| The task |
Filtering the records below, copy only those lines that include the word "pink".

| Records supplied |
┌──

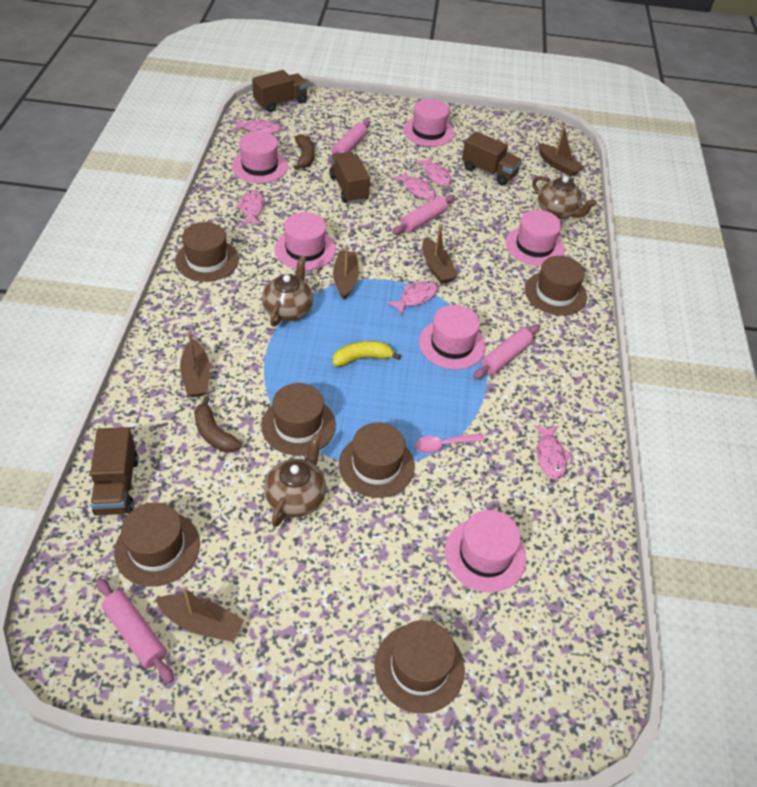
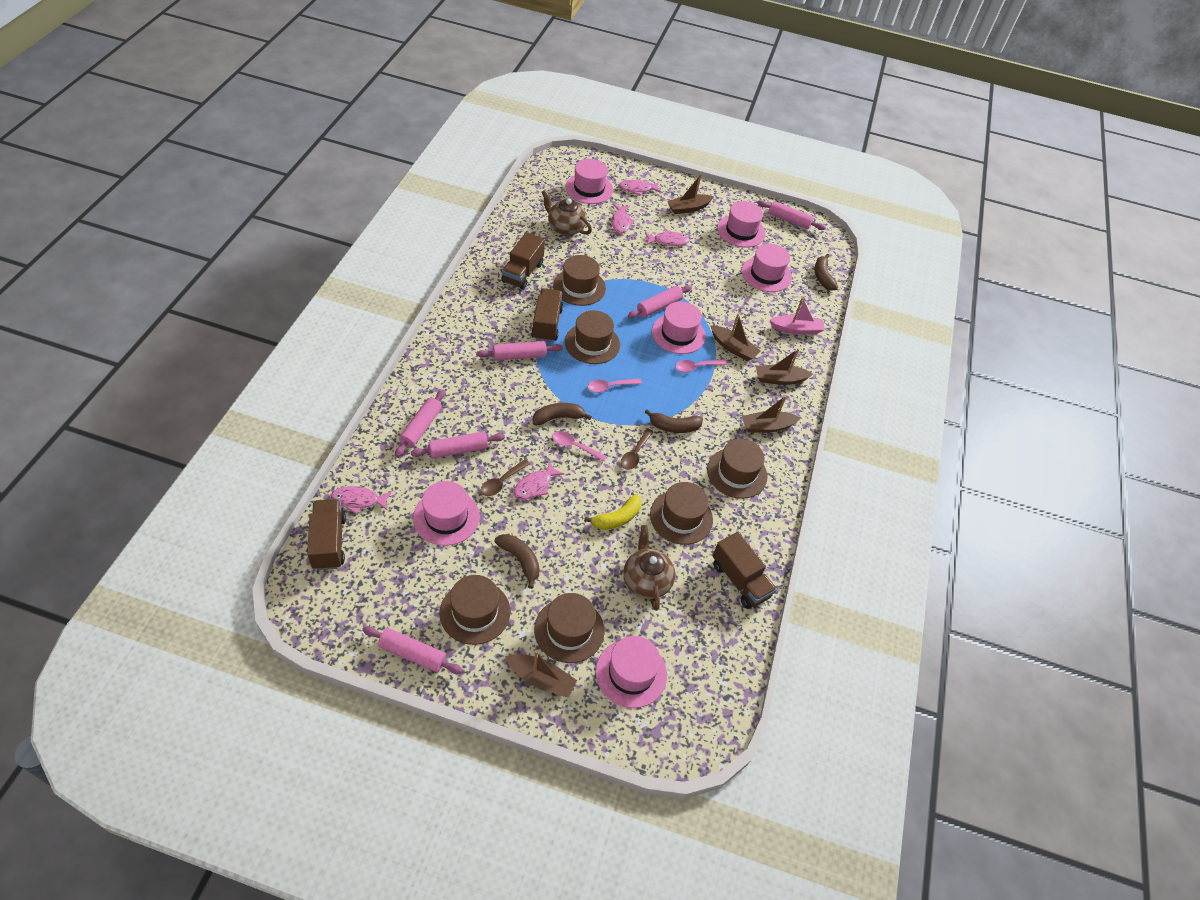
brown banana: 2 -> 4
brown spoon: 0 -> 2
brown teapot: 3 -> 2
pink boat: 0 -> 1
pink fish: 6 -> 5
pink rolling pin: 4 -> 6
pink spoon: 1 -> 3

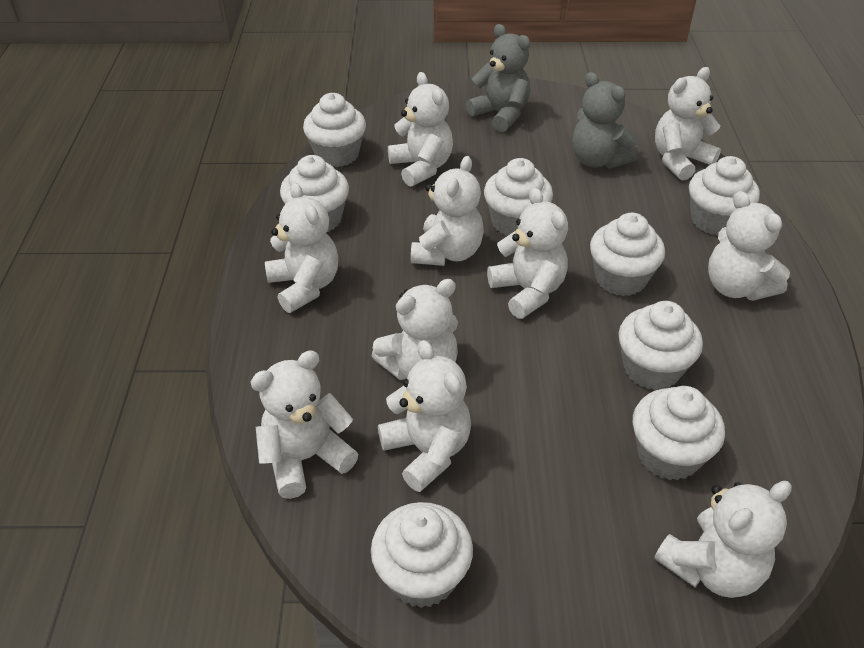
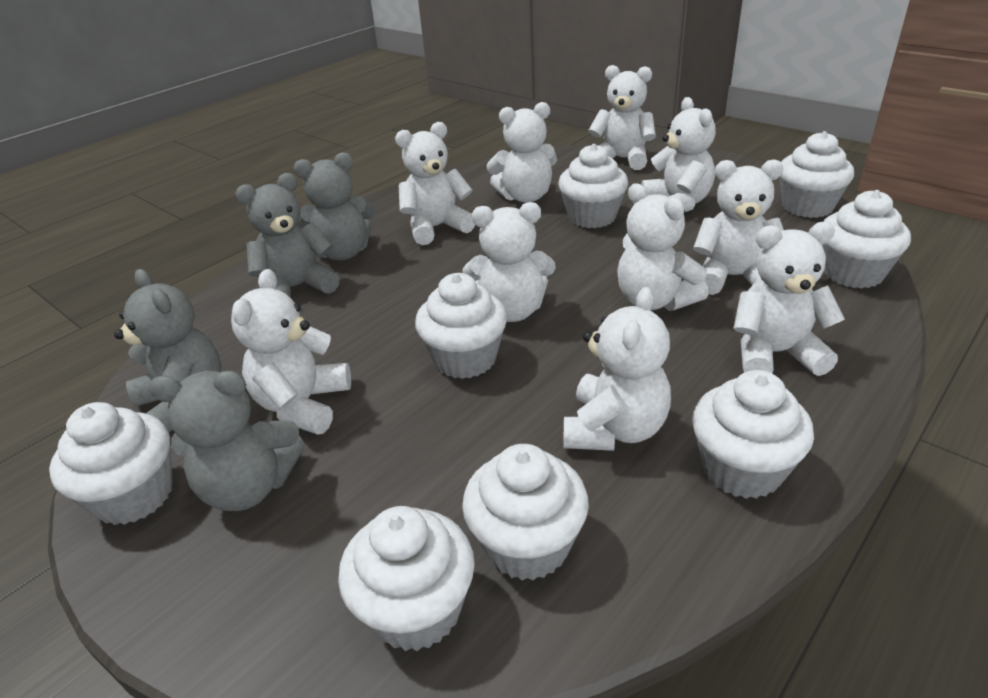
grey teddy bear: 2 -> 4

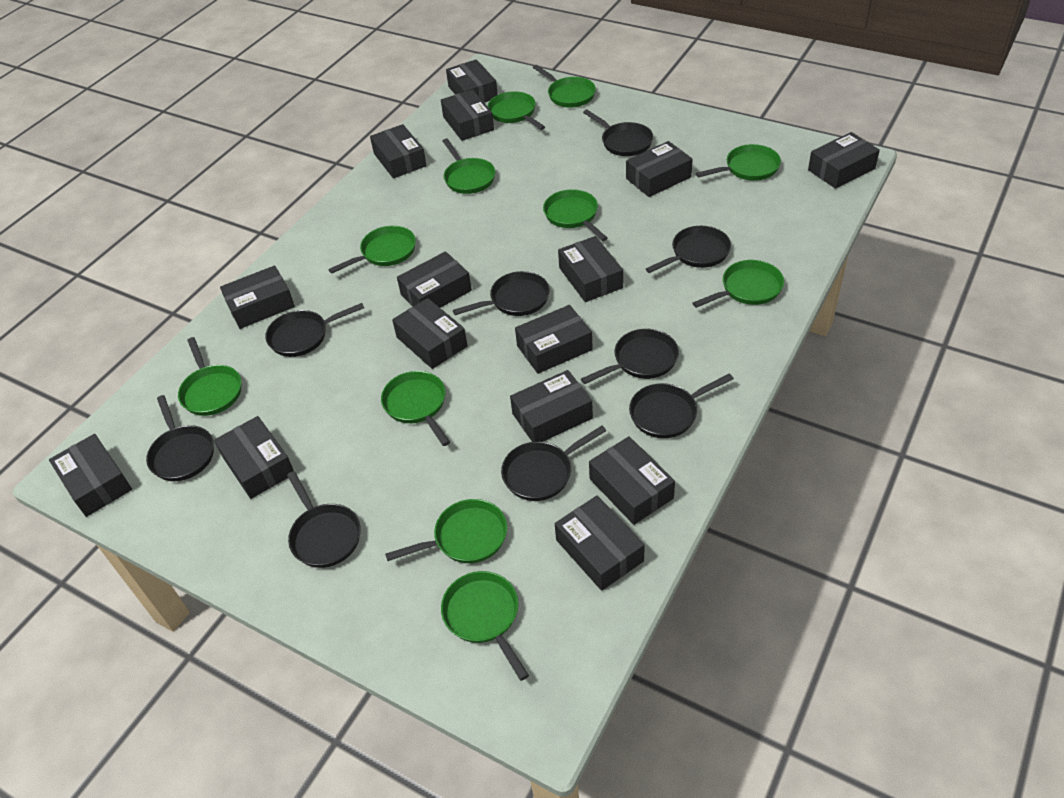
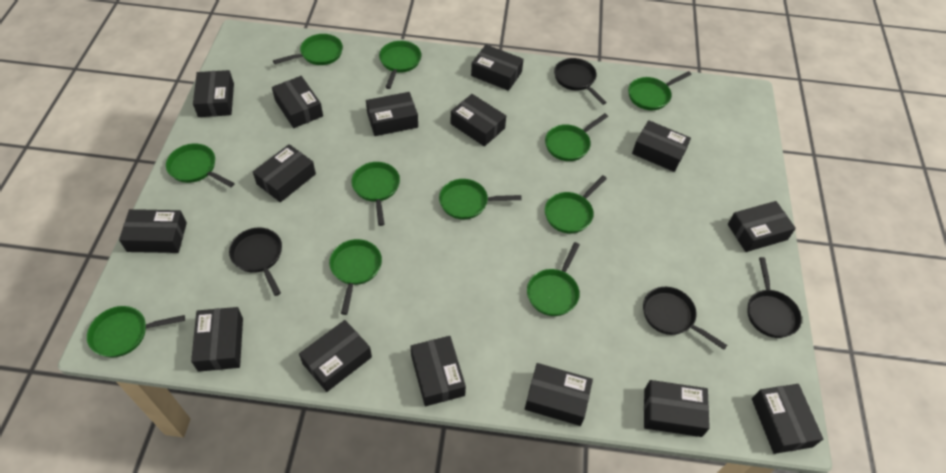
black pan: 9 -> 4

└──

| Exercise result |
pink boat: 0 -> 1
pink fish: 6 -> 5
pink rolling pin: 4 -> 6
pink spoon: 1 -> 3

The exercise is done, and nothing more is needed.